_What you are asked to do_: Which lines in the records below contain the word "none"? Report each of them.

_Data for this task_:
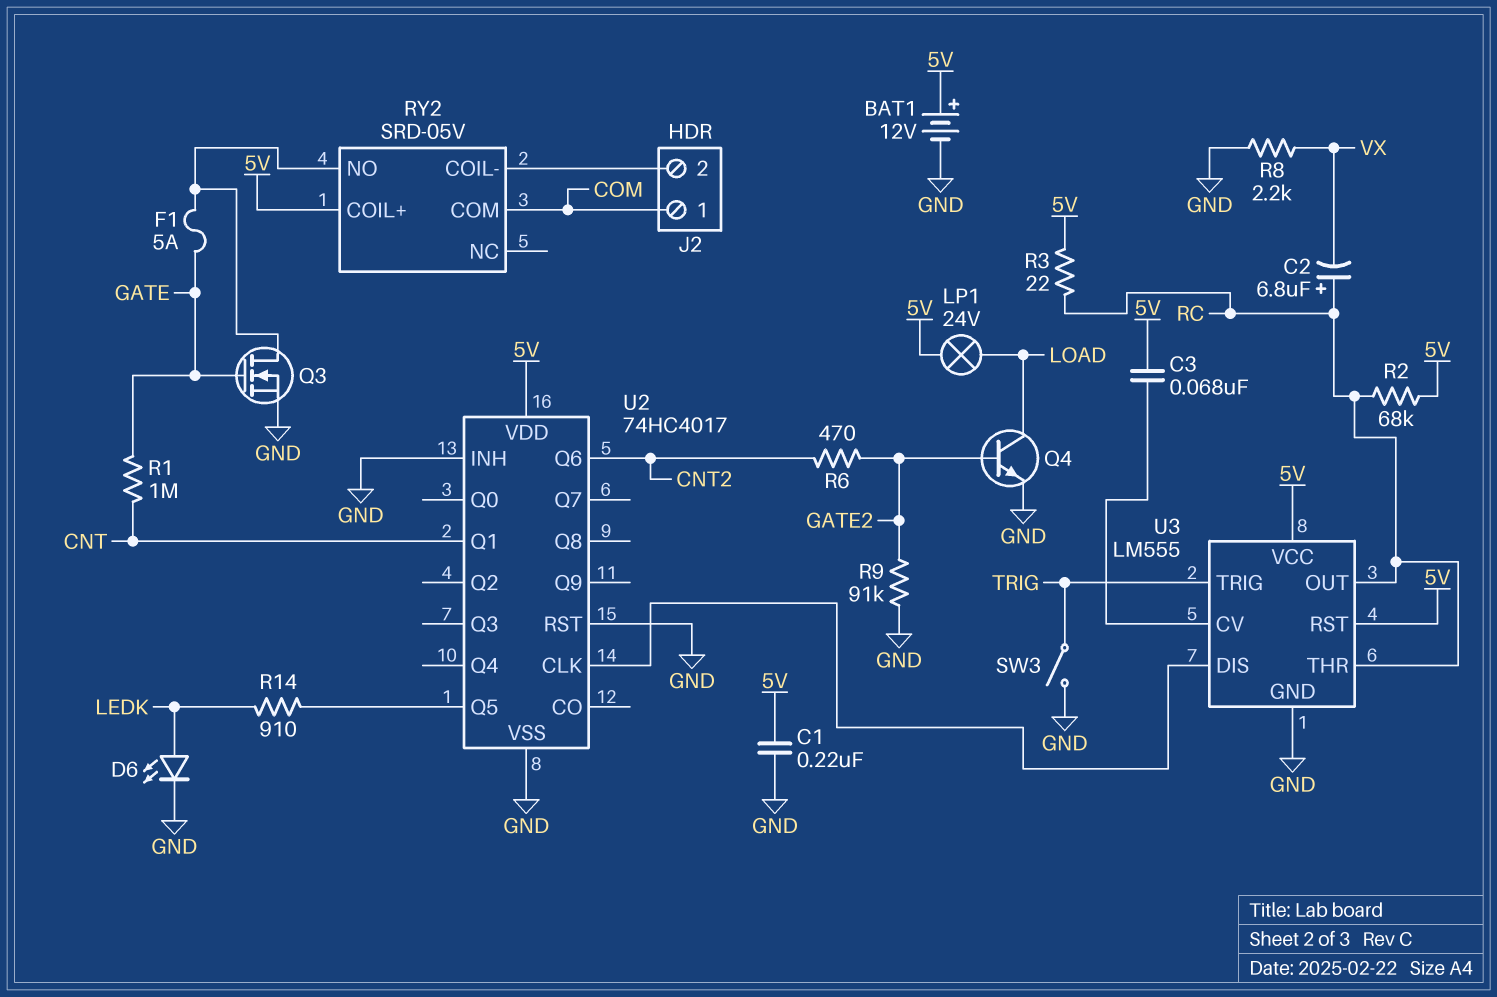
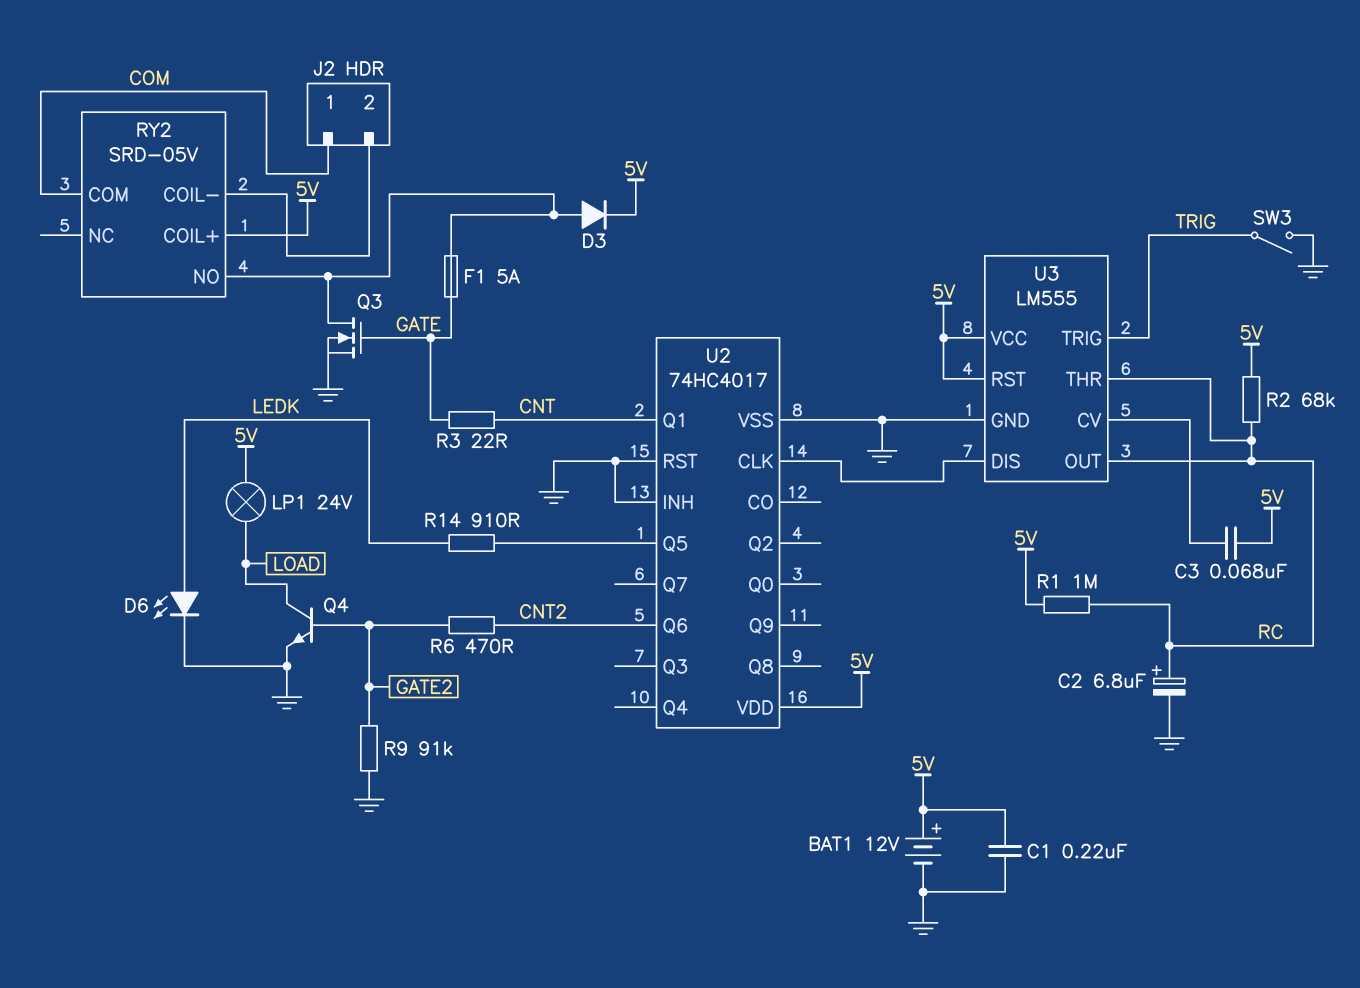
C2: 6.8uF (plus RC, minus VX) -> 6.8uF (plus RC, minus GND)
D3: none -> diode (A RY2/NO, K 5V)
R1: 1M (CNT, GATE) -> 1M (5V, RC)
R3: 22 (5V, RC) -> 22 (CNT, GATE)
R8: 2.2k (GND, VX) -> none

---

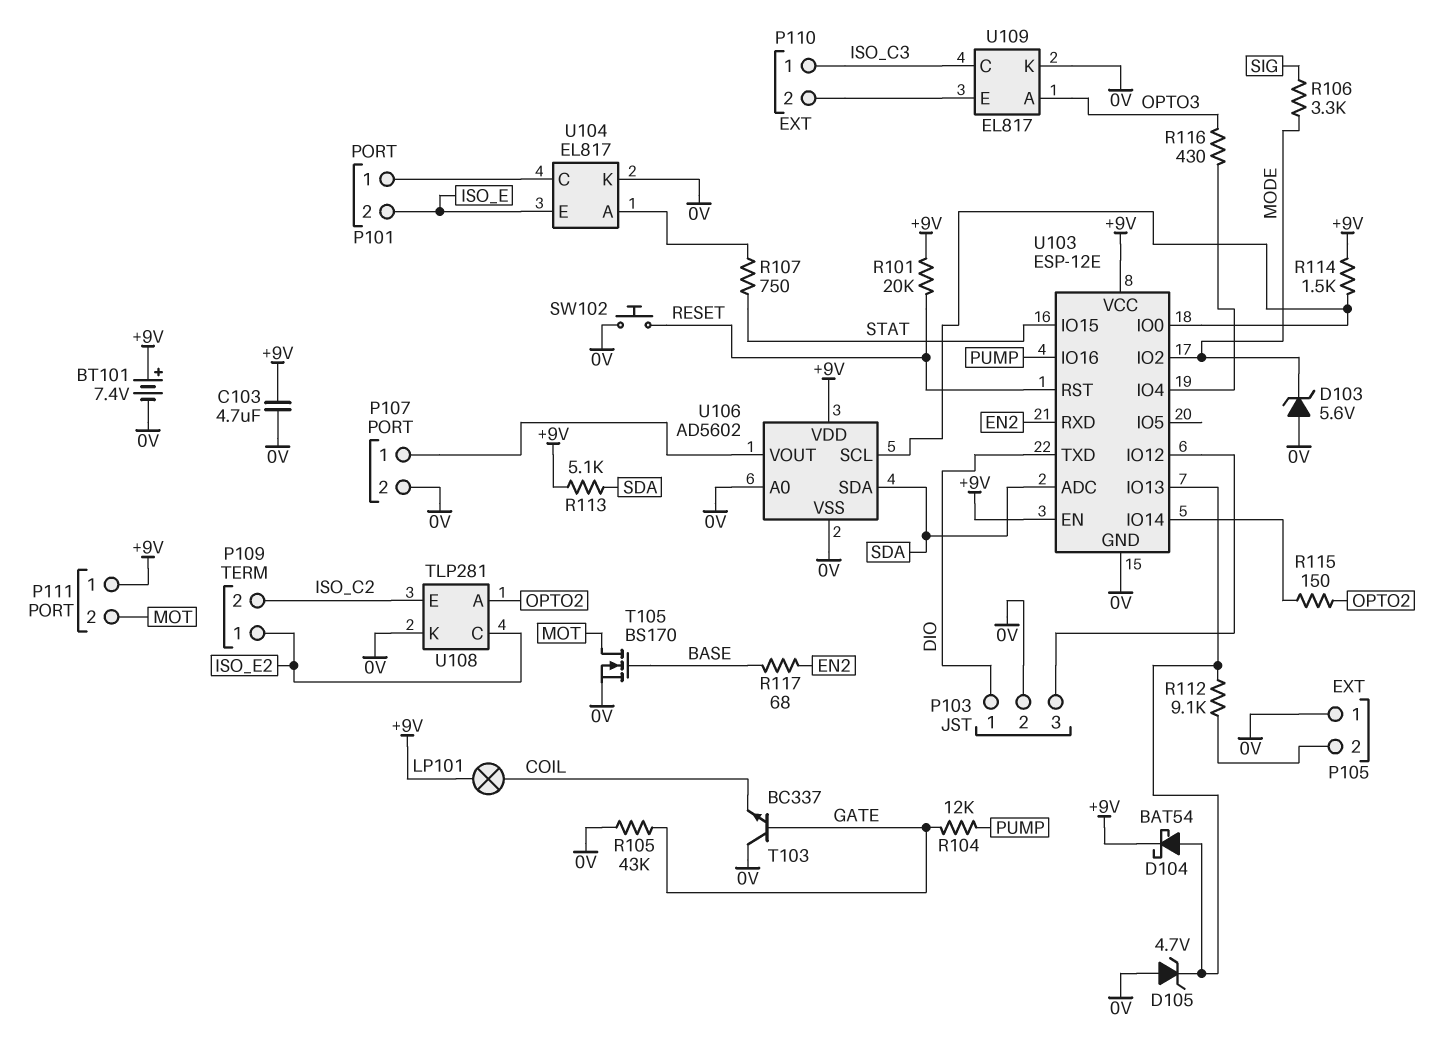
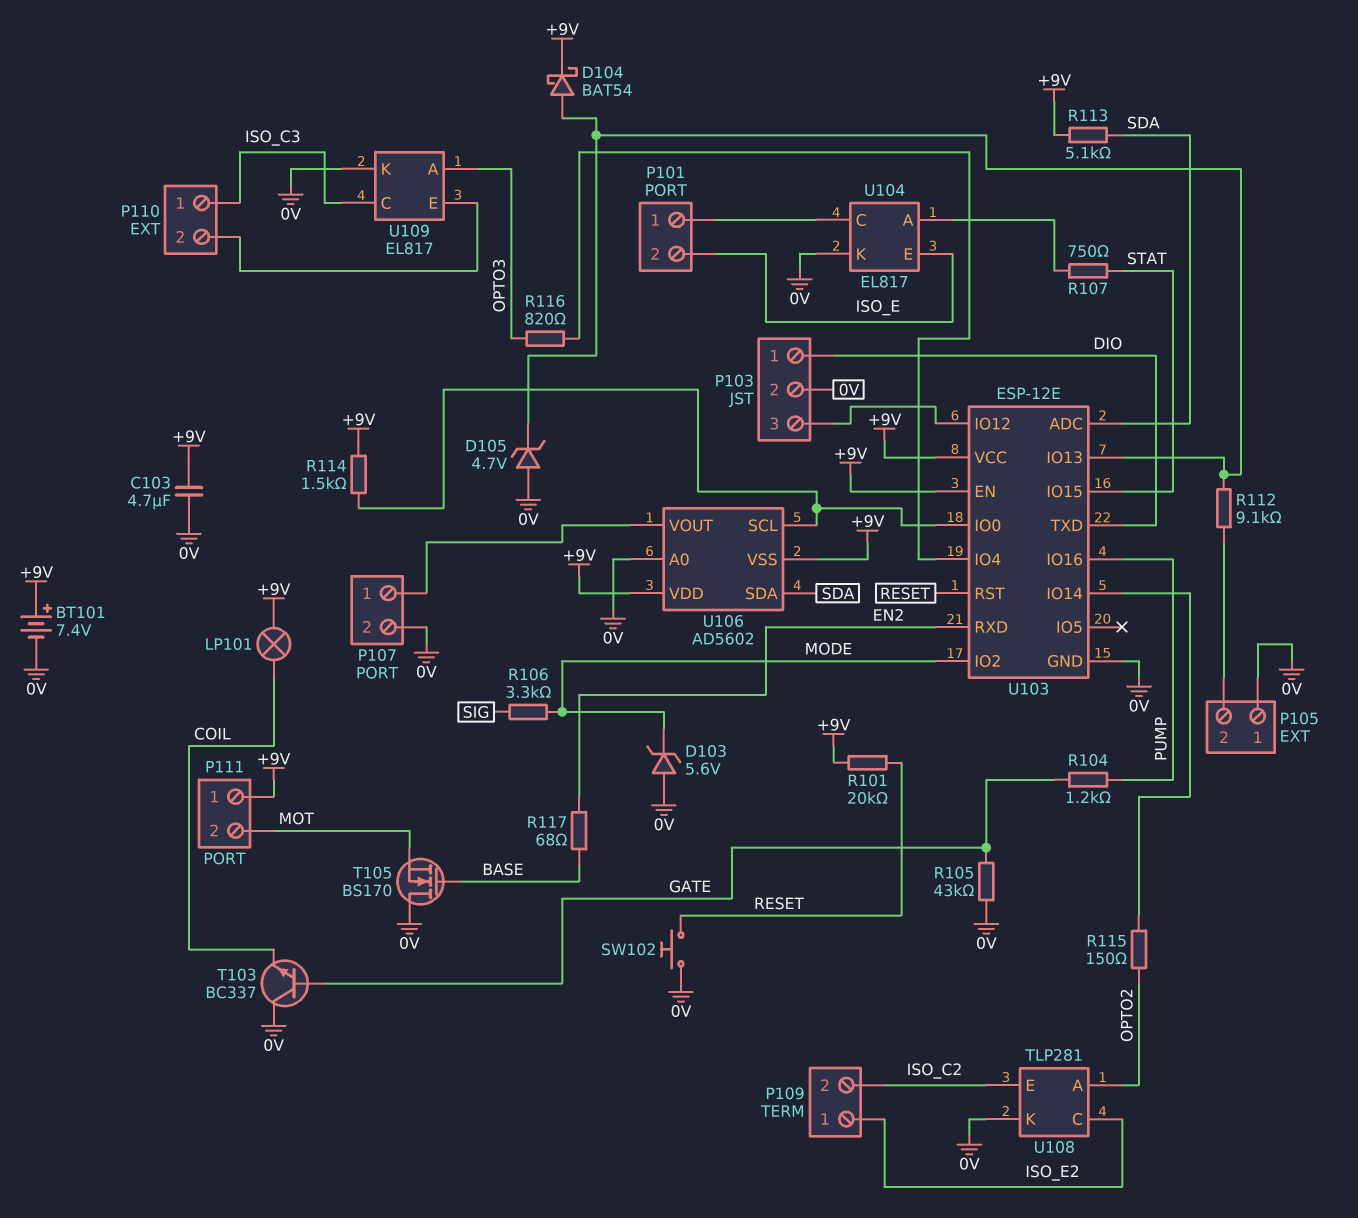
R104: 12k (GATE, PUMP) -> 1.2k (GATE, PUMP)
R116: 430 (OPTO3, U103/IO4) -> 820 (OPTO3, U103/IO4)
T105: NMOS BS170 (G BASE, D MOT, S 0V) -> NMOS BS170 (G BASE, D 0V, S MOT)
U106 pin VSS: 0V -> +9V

---

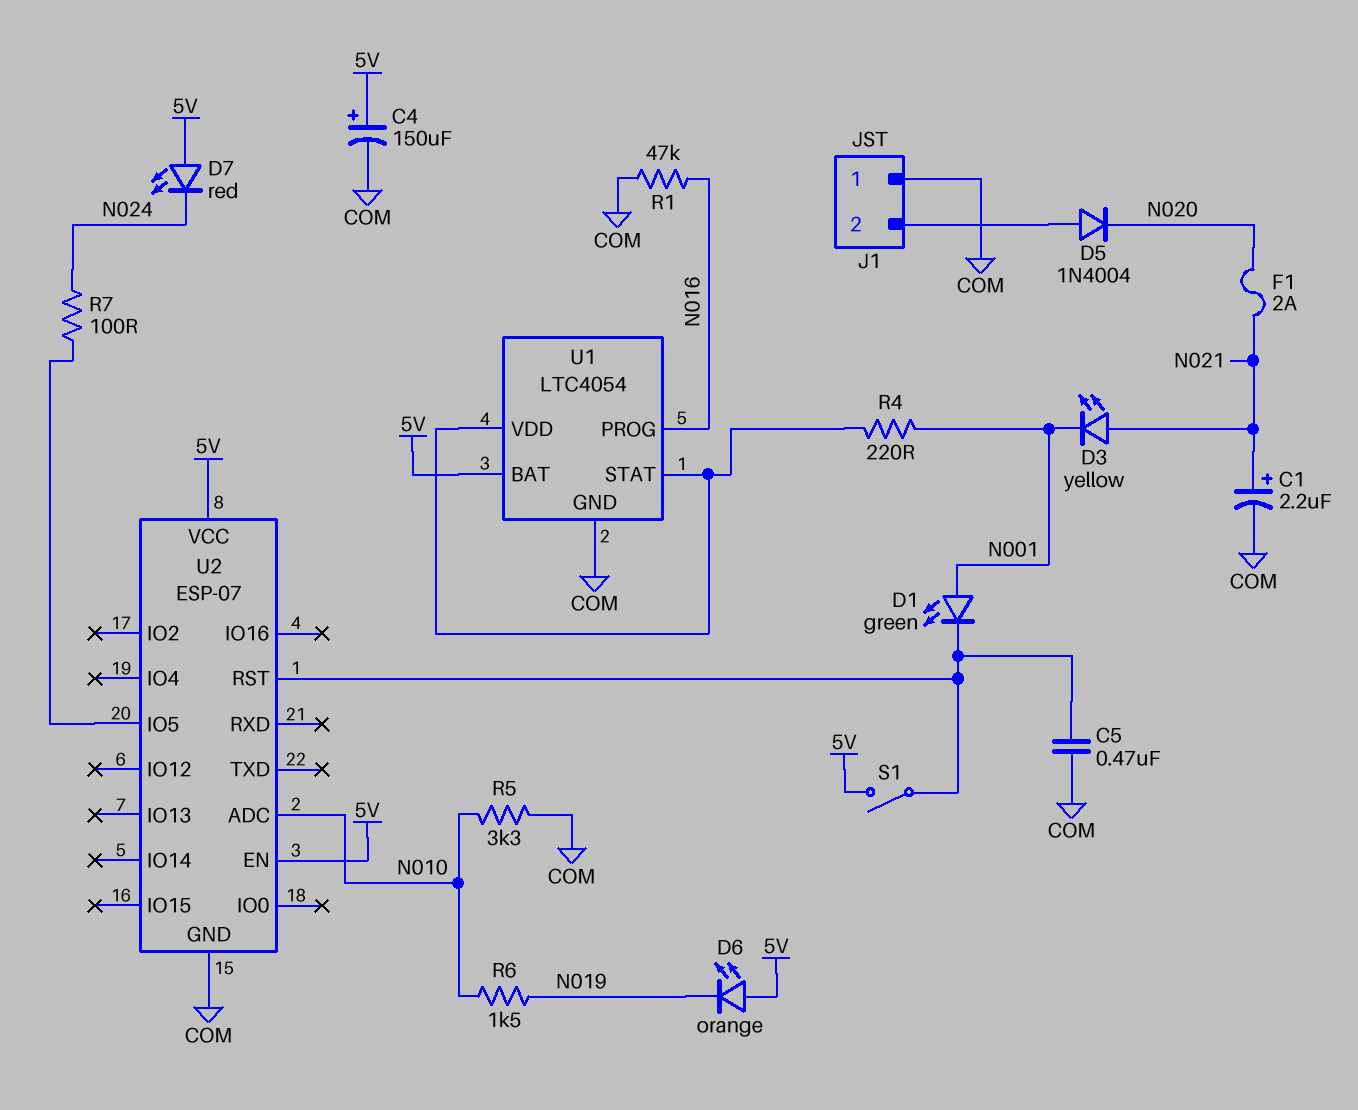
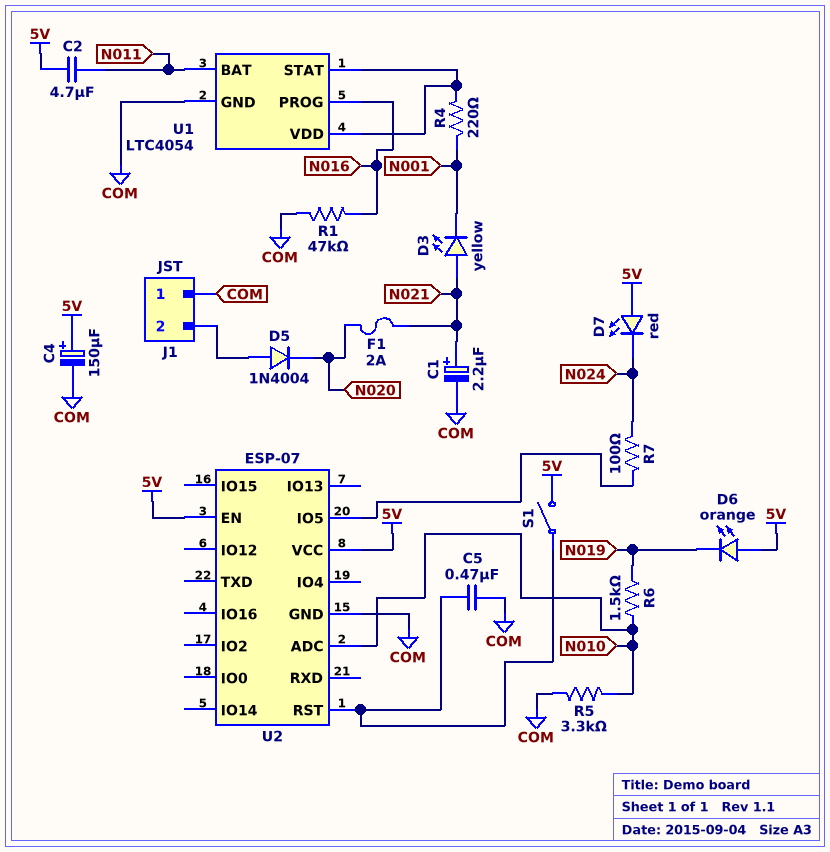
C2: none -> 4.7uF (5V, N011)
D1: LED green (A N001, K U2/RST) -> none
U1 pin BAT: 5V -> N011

_Answer section_:
D3: none -> diode (A RY2/NO, K 5V)
R8: 2.2k (GND, VX) -> none
C2: none -> 4.7uF (5V, N011)
D1: LED green (A N001, K U2/RST) -> none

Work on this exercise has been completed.